WHAT TO PRODUCE:
Print the full listing once more, exactly as given.

EXTRACTED MATERIAL:
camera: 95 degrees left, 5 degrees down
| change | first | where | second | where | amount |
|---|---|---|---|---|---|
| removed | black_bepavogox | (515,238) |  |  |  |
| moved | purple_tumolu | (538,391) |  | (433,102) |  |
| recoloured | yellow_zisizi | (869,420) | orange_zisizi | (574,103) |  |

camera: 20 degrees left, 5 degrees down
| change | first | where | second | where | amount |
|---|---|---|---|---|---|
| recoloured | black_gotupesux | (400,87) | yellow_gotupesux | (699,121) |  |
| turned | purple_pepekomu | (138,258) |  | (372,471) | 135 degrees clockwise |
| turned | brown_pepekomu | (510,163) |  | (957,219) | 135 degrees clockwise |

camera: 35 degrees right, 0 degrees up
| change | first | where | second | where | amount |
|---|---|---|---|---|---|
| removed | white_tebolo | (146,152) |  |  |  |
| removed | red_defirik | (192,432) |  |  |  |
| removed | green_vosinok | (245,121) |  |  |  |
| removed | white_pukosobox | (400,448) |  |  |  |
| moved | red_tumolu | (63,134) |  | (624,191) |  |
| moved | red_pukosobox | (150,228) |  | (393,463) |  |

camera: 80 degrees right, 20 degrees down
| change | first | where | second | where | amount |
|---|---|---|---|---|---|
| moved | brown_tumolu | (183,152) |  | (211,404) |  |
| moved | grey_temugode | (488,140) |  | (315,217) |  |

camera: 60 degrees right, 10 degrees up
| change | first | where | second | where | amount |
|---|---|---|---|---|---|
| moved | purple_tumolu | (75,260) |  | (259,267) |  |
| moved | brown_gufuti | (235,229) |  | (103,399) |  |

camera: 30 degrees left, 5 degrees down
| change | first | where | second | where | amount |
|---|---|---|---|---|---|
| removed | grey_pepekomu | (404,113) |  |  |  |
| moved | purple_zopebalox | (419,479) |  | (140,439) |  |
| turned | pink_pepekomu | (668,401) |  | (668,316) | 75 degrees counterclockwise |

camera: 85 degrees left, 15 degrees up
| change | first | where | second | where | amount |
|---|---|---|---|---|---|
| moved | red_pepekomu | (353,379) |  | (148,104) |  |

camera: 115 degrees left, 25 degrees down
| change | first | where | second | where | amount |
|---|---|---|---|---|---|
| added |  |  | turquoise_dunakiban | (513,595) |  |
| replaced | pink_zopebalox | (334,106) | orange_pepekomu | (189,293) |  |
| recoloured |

RESPONSE:
camera: 95 degrees left, 5 degrees down
| change | first | where | second | where | amount |
|---|---|---|---|---|---|
| removed | black_bepavogox | (515,238) |  |  |  |
| moved | purple_tumolu | (538,391) |  | (433,102) |  |
| recoloured | yellow_zisizi | (869,420) | orange_zisizi | (574,103) |  |

camera: 20 degrees left, 5 degrees down
| change | first | where | second | where | amount |
|---|---|---|---|---|---|
| recoloured | black_gotupesux | (400,87) | yellow_gotupesux | (699,121) |  |
| turned | purple_pepekomu | (138,258) |  | (372,471) | 135 degrees clockwise |
| turned | brown_pepekomu | (510,163) |  | (957,219) | 135 degrees clockwise |

camera: 35 degrees right, 0 degrees up
| change | first | where | second | where | amount |
|---|---|---|---|---|---|
| removed | white_tebolo | (146,152) |  |  |  |
| removed | red_defirik | (192,432) |  |  |  |
| removed | green_vosinok | (245,121) |  |  |  |
| removed | white_pukosobox | (400,448) |  |  |  |
| moved | red_tumolu | (63,134) |  | (624,191) |  |
| moved | red_pukosobox | (150,228) |  | (393,463) |  |

camera: 80 degrees right, 20 degrees down
| change | first | where | second | where | amount |
|---|---|---|---|---|---|
| moved | brown_tumolu | (183,152) |  | (211,404) |  |
| moved | grey_temugode | (488,140) |  | (315,217) |  |

camera: 60 degrees right, 10 degrees up
| change | first | where | second | where | amount |
|---|---|---|---|---|---|
| moved | purple_tumolu | (75,260) |  | (259,267) |  |
| moved | brown_gufuti | (235,229) |  | (103,399) |  |

camera: 30 degrees left, 5 degrees down
| change | first | where | second | where | amount |
|---|---|---|---|---|---|
| removed | grey_pepekomu | (404,113) |  |  |  |
| moved | purple_zopebalox | (419,479) |  | (140,439) |  |
| turned | pink_pepekomu | (668,401) |  | (668,316) | 75 degrees counterclockwise |

camera: 85 degrees left, 15 degrees up
| change | first | where | second | where | amount |
|---|---|---|---|---|---|
| moved | red_pepekomu | (353,379) |  | (148,104) |  |

camera: 115 degrees left, 25 degrees down
| change | first | where | second | where | amount |
|---|---|---|---|---|---|
| added |  |  | turquoise_dunakiban | (513,595) |  |
| replaced | pink_zopebalox | (334,106) | orange_pepekomu | (189,293) |  |
| recoloured |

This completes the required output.